The answer should hold nothing but the lines from the one with "C5: 220nF (+3V3, AGND) -> 680nF (+3V3, AGND)" through the end of the listing below, each exactly as written.

------ DATA IN THIS EXERCISE ------

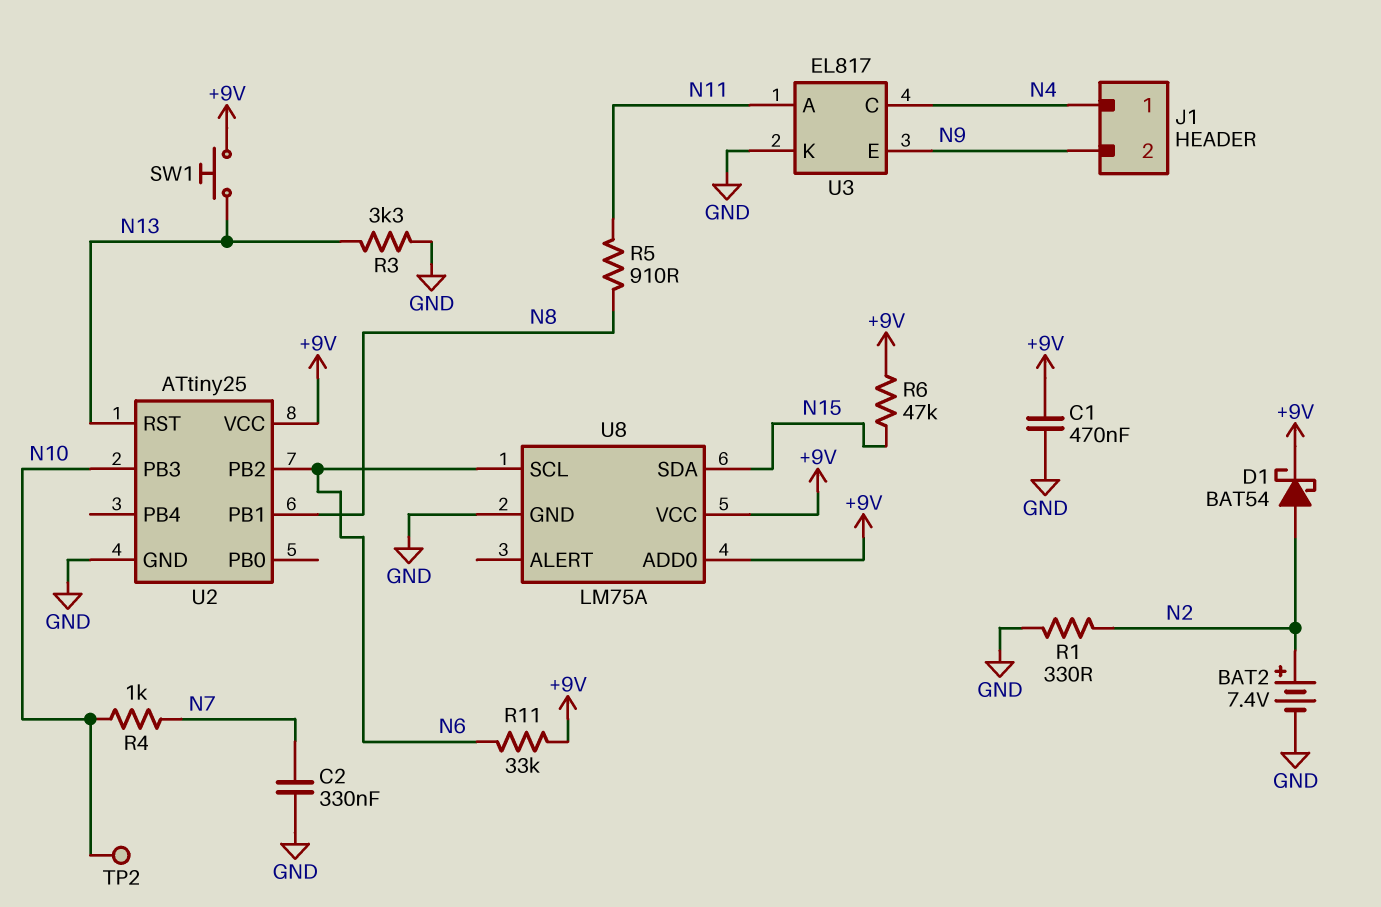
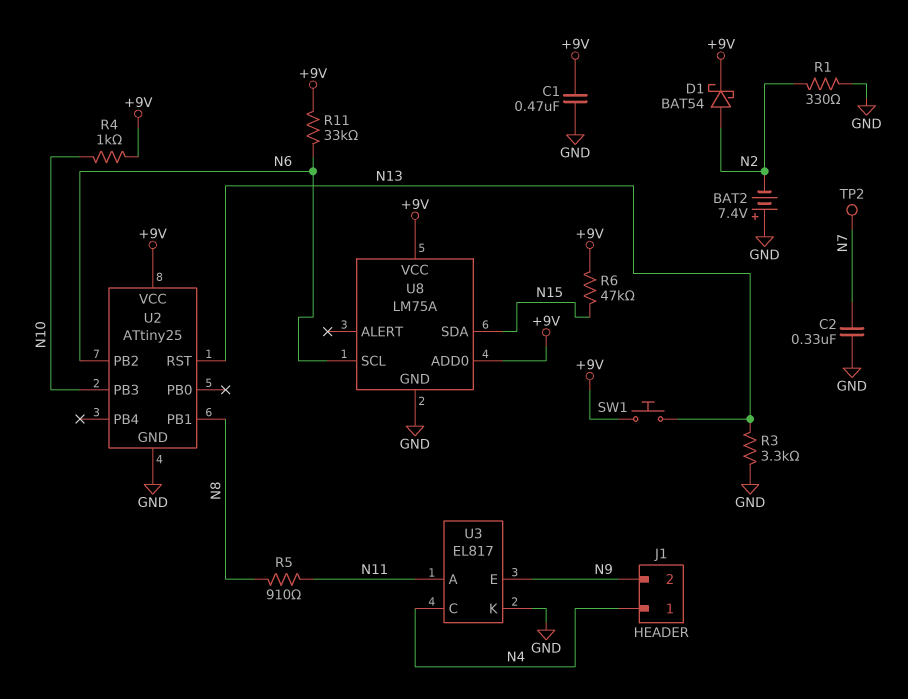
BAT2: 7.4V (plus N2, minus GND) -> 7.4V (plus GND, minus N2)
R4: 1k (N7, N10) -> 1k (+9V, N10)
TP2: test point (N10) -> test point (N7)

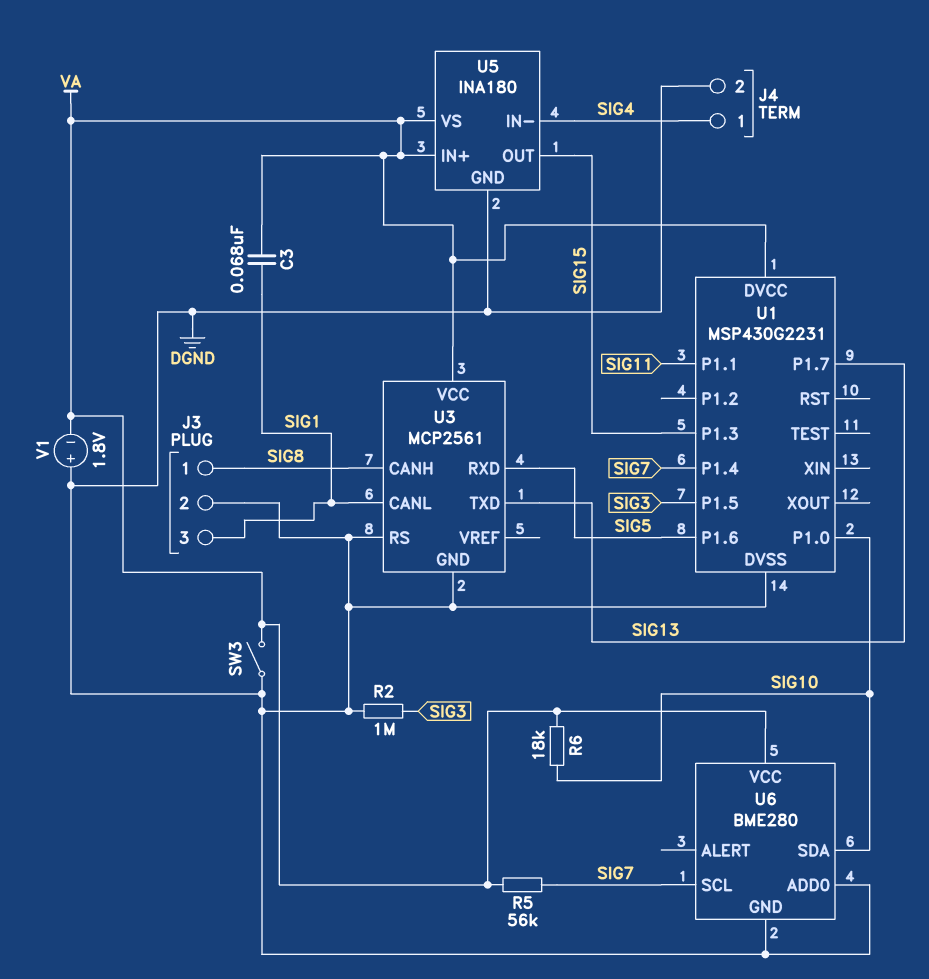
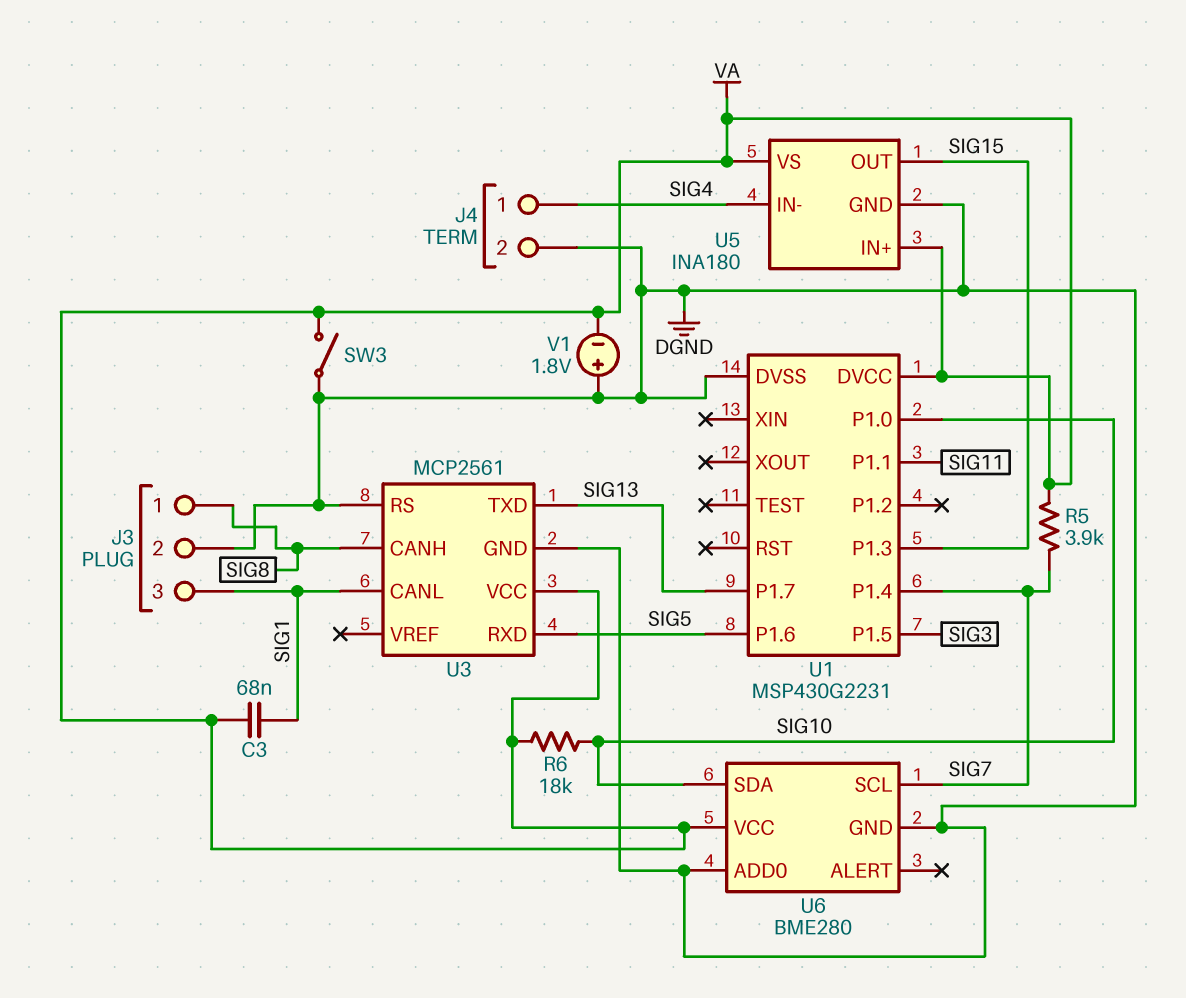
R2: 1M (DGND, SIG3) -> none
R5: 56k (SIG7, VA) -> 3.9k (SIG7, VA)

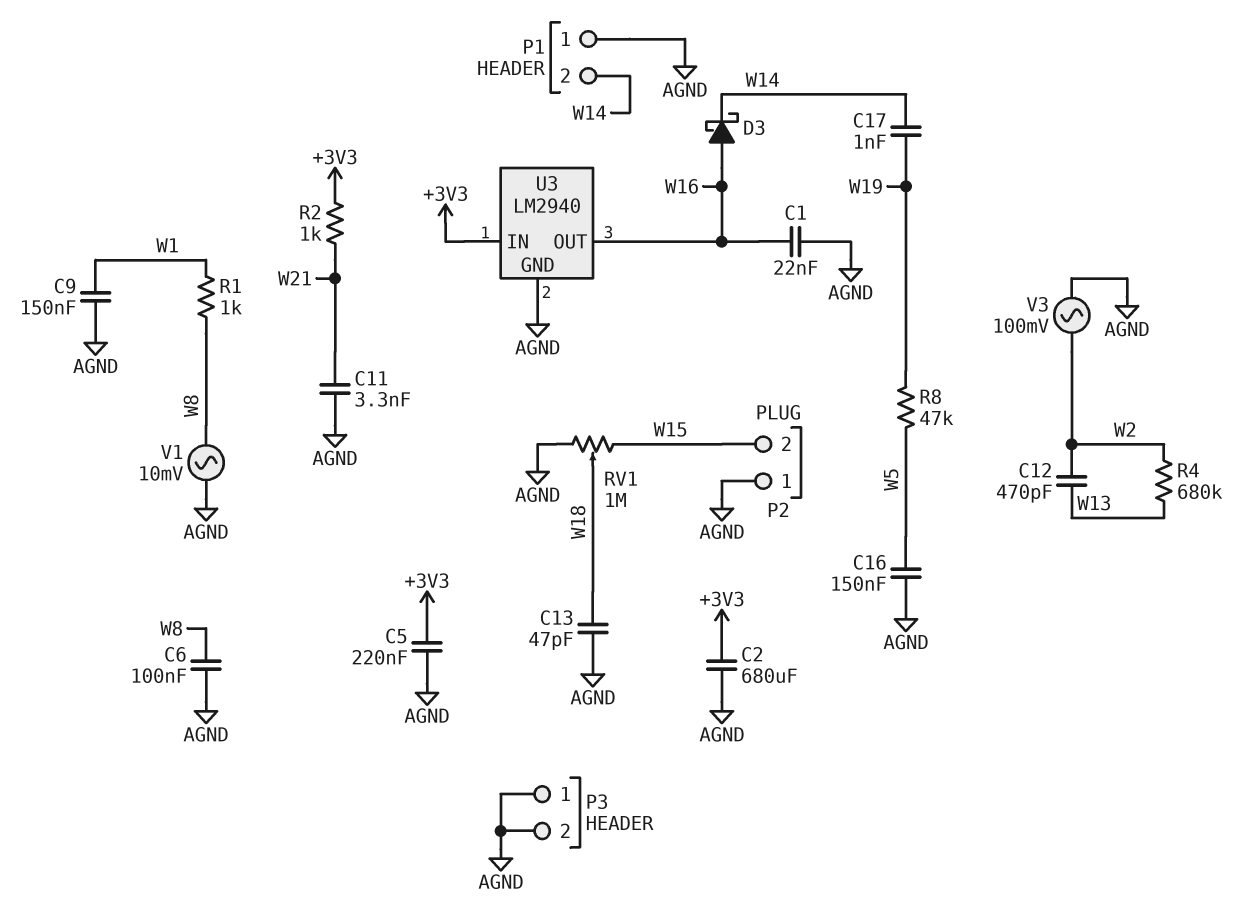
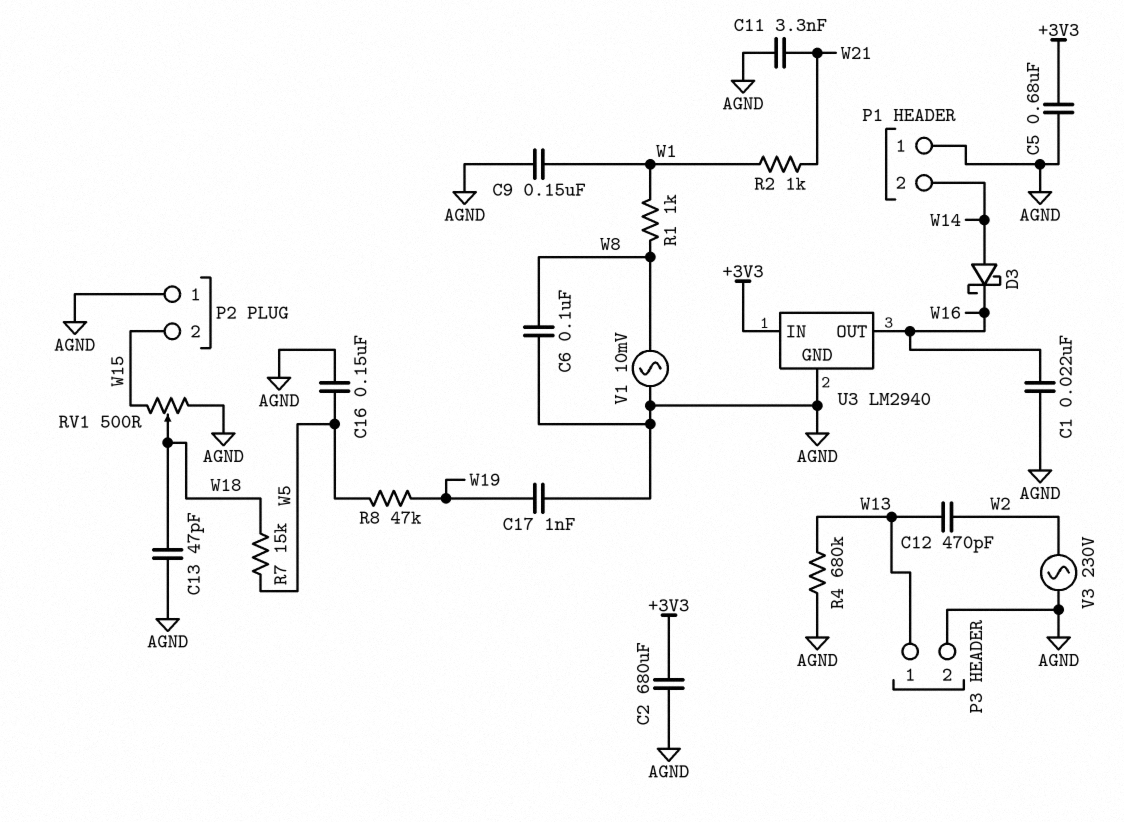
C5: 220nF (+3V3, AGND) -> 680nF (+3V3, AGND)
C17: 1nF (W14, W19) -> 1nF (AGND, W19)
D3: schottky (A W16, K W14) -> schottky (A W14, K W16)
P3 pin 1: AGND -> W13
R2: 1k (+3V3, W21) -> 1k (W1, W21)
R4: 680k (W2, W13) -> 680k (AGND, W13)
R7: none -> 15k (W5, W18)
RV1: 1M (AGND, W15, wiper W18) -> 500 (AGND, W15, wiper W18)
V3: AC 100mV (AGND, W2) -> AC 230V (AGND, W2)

------

**PROBLEM SOLUTION**
C5: 220nF (+3V3, AGND) -> 680nF (+3V3, AGND)
C17: 1nF (W14, W19) -> 1nF (AGND, W19)
D3: schottky (A W16, K W14) -> schottky (A W14, K W16)
P3 pin 1: AGND -> W13
R2: 1k (+3V3, W21) -> 1k (W1, W21)
R4: 680k (W2, W13) -> 680k (AGND, W13)
R7: none -> 15k (W5, W18)
RV1: 1M (AGND, W15, wiper W18) -> 500 (AGND, W15, wiper W18)
V3: AC 100mV (AGND, W2) -> AC 230V (AGND, W2)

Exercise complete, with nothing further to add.